··· Source information

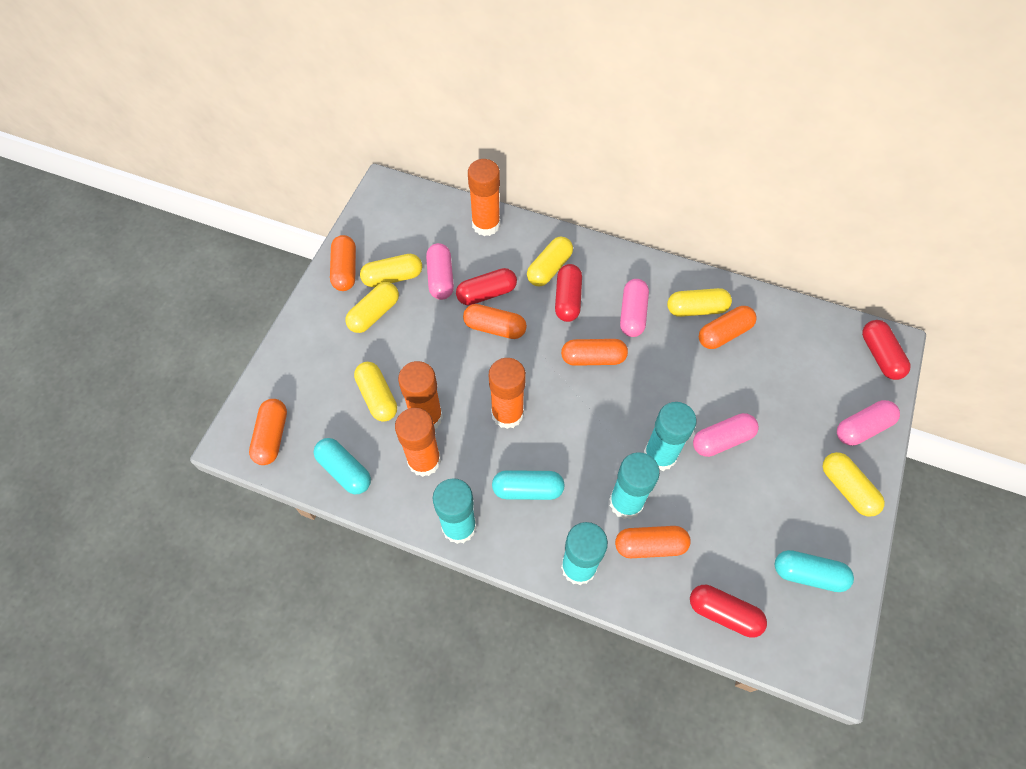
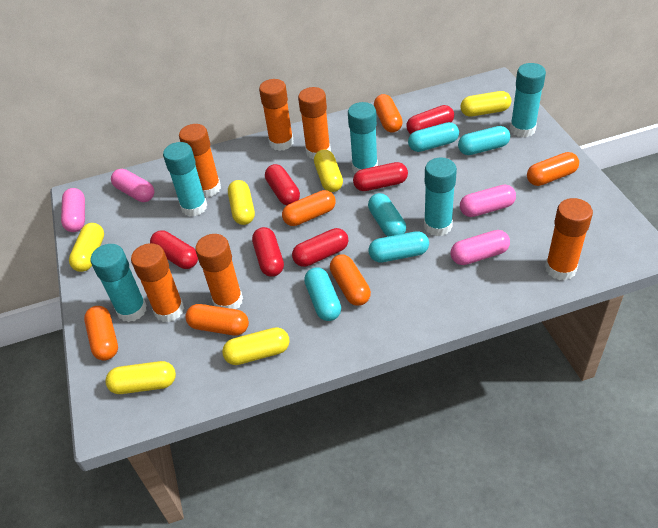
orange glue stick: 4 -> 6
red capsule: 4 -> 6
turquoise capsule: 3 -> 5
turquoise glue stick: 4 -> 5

······
··· Source information

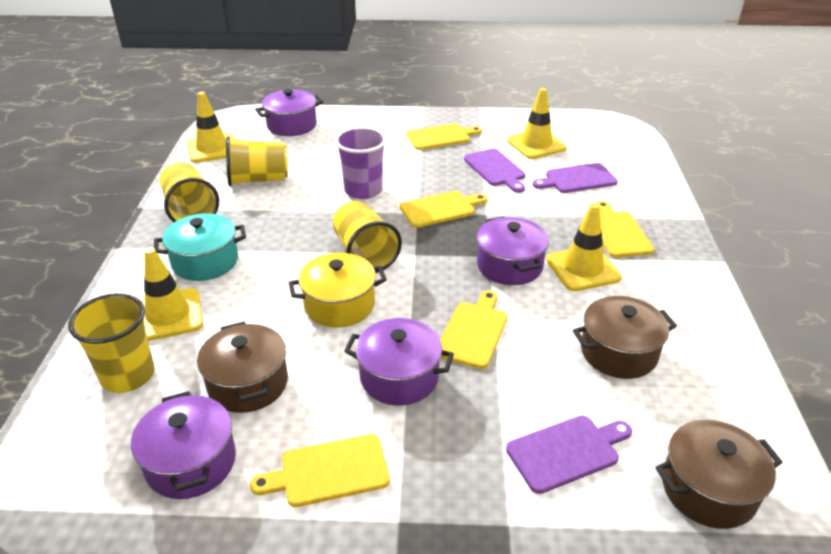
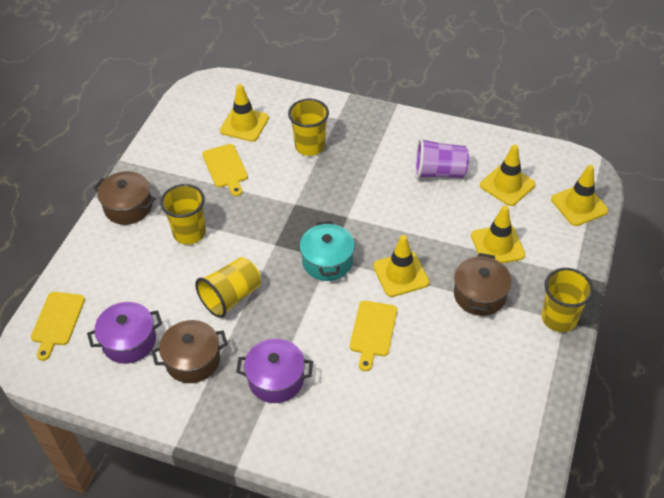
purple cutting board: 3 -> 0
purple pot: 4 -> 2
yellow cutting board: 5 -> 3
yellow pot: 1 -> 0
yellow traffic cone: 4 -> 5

······

Aim of the exercise:
Read the data above and pull out each line that holds the string "glue".

Answer:
orange glue stick: 4 -> 6
turquoise glue stick: 4 -> 5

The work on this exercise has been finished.